** INFORMATION SHOWN follows **
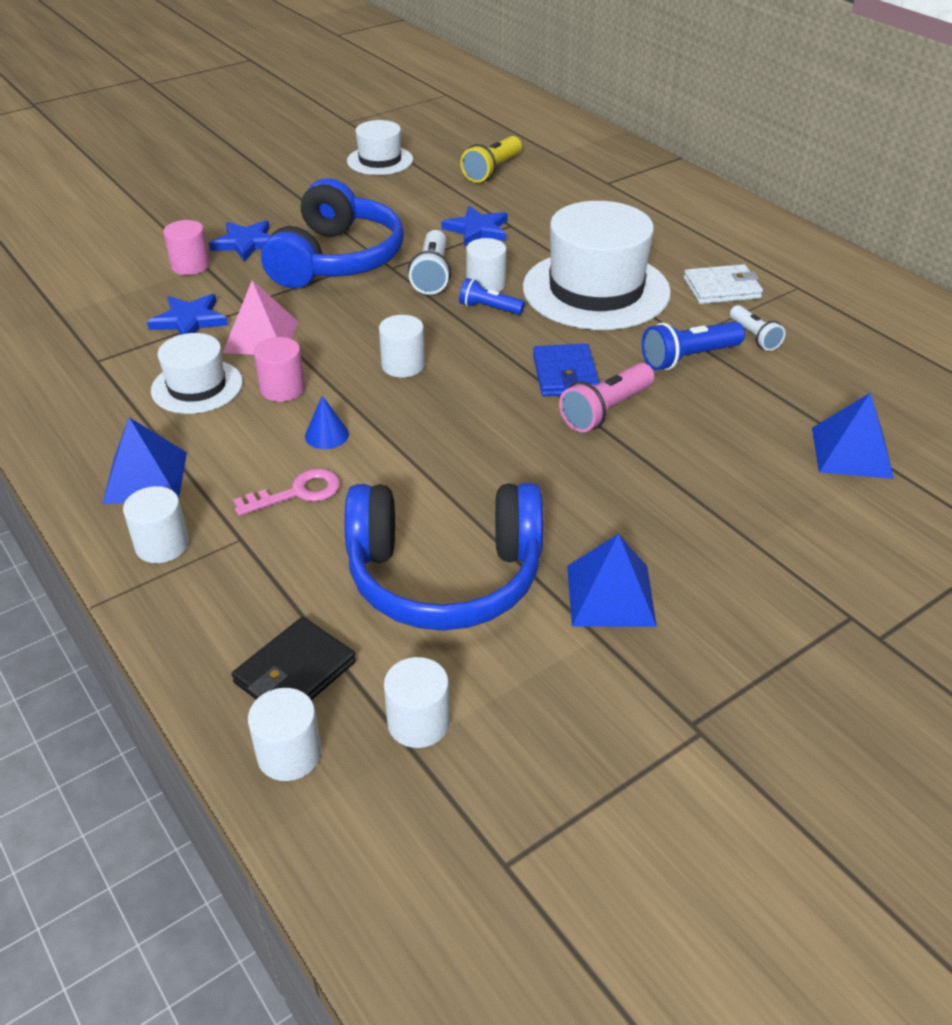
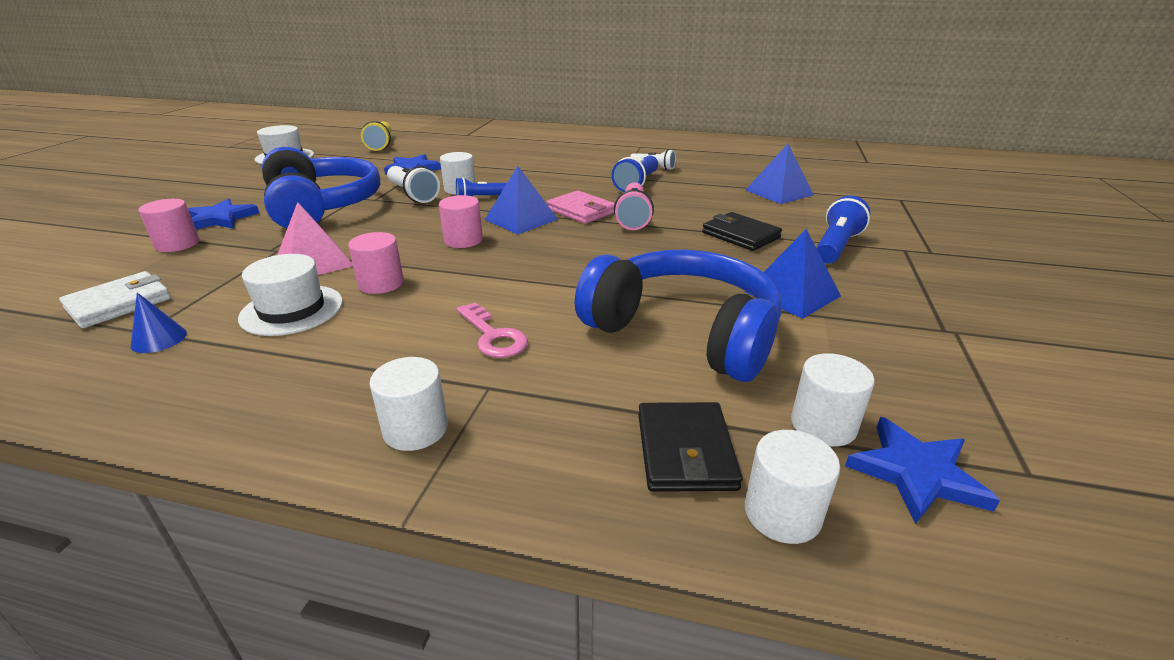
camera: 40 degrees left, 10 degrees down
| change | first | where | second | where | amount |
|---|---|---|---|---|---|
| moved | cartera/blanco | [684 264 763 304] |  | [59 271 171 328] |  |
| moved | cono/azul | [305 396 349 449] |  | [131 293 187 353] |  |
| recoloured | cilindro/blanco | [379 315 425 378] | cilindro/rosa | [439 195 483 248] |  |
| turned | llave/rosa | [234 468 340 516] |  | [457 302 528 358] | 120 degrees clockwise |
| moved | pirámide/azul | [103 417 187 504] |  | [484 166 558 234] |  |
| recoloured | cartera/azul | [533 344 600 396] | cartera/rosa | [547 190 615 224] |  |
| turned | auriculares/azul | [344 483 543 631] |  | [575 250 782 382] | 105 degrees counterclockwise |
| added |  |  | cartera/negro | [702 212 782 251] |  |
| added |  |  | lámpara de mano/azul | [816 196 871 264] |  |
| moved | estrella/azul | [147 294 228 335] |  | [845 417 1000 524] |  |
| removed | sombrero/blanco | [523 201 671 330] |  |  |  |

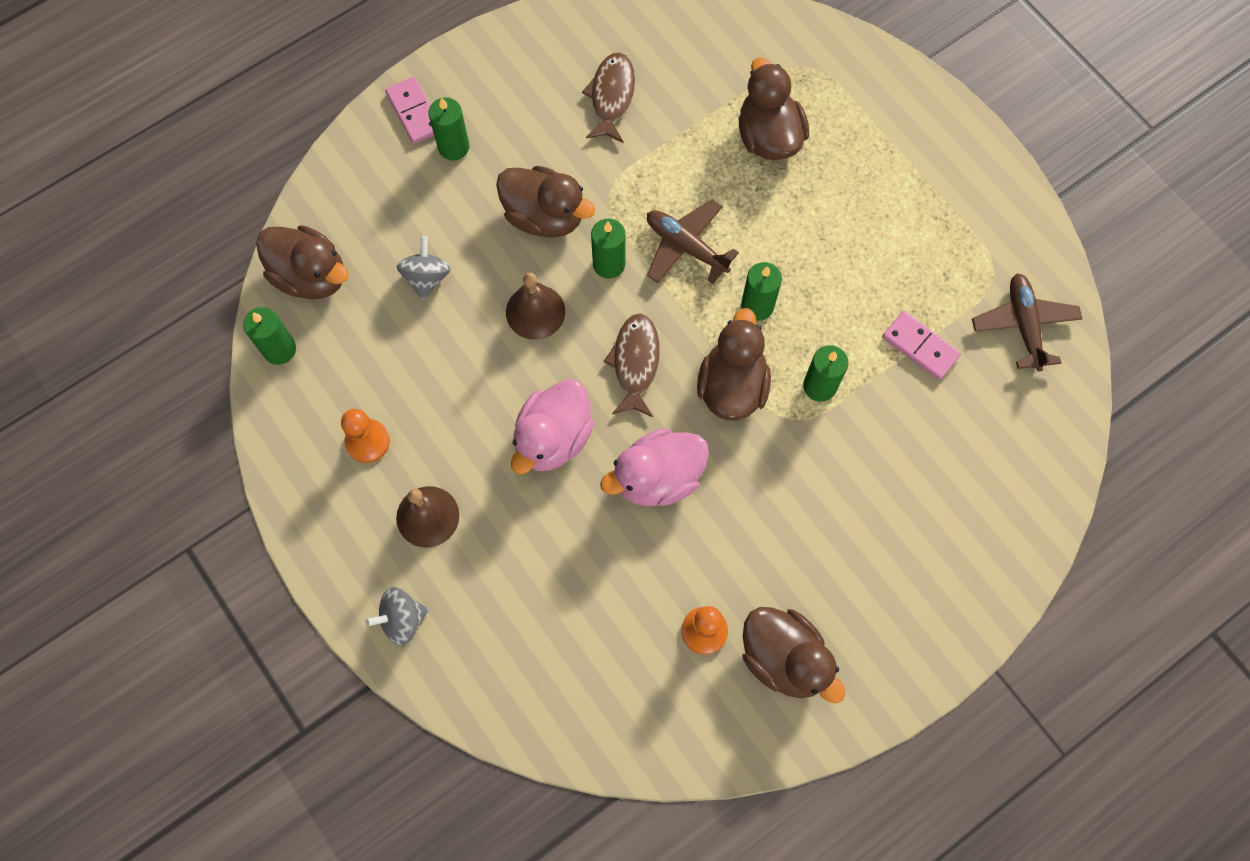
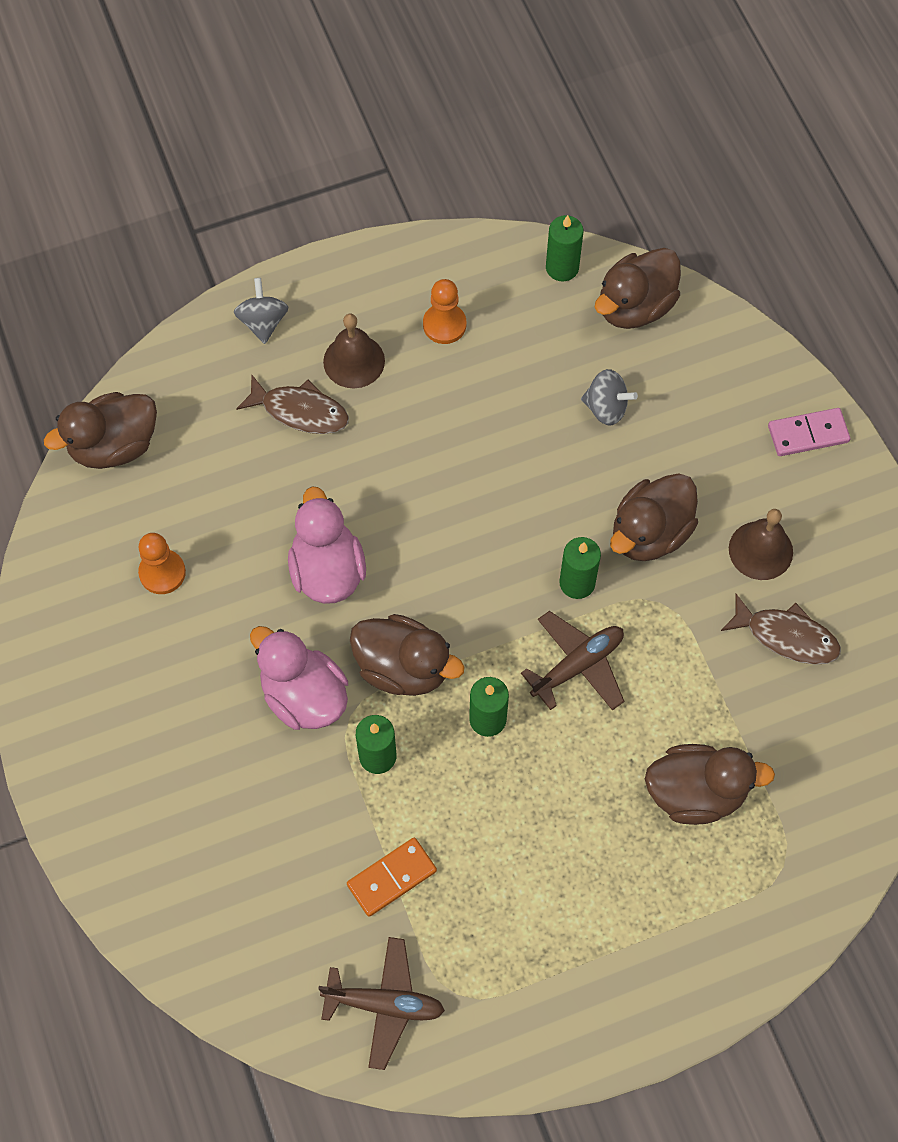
camera: 105 degrees right, 5 degrees down
| change | first | where | second | where | amount |
|---|---|---|---|---|---|
| moved | pato/marrón | [743 607 846 704] |  | [44 392 157 469] |  |
| moved | pez/marrón | [603 313 660 417] |  | [236 375 349 434] |  |
| moved | pato/rosa | [511 379 594 474] |  | [250 626 348 730] |  |
| recoloured | ficha de dominó/rosa | [882 311 961 380] | ficha de dominó/naranja | [347 838 437 917] |  |
| moved | campana/marrón | [506 273 565 340] |  | [729 509 793 580] |  |
| removed | vela/verde | [428 97 470 161] |  |  |  |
** End of INFORMATION SHOWN **
(EXERCISE REQUIREMENTS):
Could you reproduce the records above exactly, leaving out every picture?

(EXERCISE SOLUTION):
camera: 40 degrees left, 10 degrees down
| change | first | where | second | where | amount |
|---|---|---|---|---|---|
| moved | cartera/blanco | [684 264 763 304] |  | [59 271 171 328] |  |
| moved | cono/azul | [305 396 349 449] |  | [131 293 187 353] |  |
| recoloured | cilindro/blanco | [379 315 425 378] | cilindro/rosa | [439 195 483 248] |  |
| turned | llave/rosa | [234 468 340 516] |  | [457 302 528 358] | 120 degrees clockwise |
| moved | pirámide/azul | [103 417 187 504] |  | [484 166 558 234] |  |
| recoloured | cartera/azul | [533 344 600 396] | cartera/rosa | [547 190 615 224] |  |
| turned | auriculares/azul | [344 483 543 631] |  | [575 250 782 382] | 105 degrees counterclockwise |
| added |  |  | cartera/negro | [702 212 782 251] |  |
| added |  |  | lámpara de mano/azul | [816 196 871 264] |  |
| moved | estrella/azul | [147 294 228 335] |  | [845 417 1000 524] |  |
| removed | sombrero/blanco | [523 201 671 330] |  |  |  |

camera: 105 degrees right, 5 degrees down
| change | first | where | second | where | amount |
|---|---|---|---|---|---|
| moved | pato/marrón | [743 607 846 704] |  | [44 392 157 469] |  |
| moved | pez/marrón | [603 313 660 417] |  | [236 375 349 434] |  |
| moved | pato/rosa | [511 379 594 474] |  | [250 626 348 730] |  |
| recoloured | ficha de dominó/rosa | [882 311 961 380] | ficha de dominó/naranja | [347 838 437 917] |  |
| moved | campana/marrón | [506 273 565 340] |  | [729 509 793 580] |  |
| removed | vela/verde | [428 97 470 161] |  |  |  |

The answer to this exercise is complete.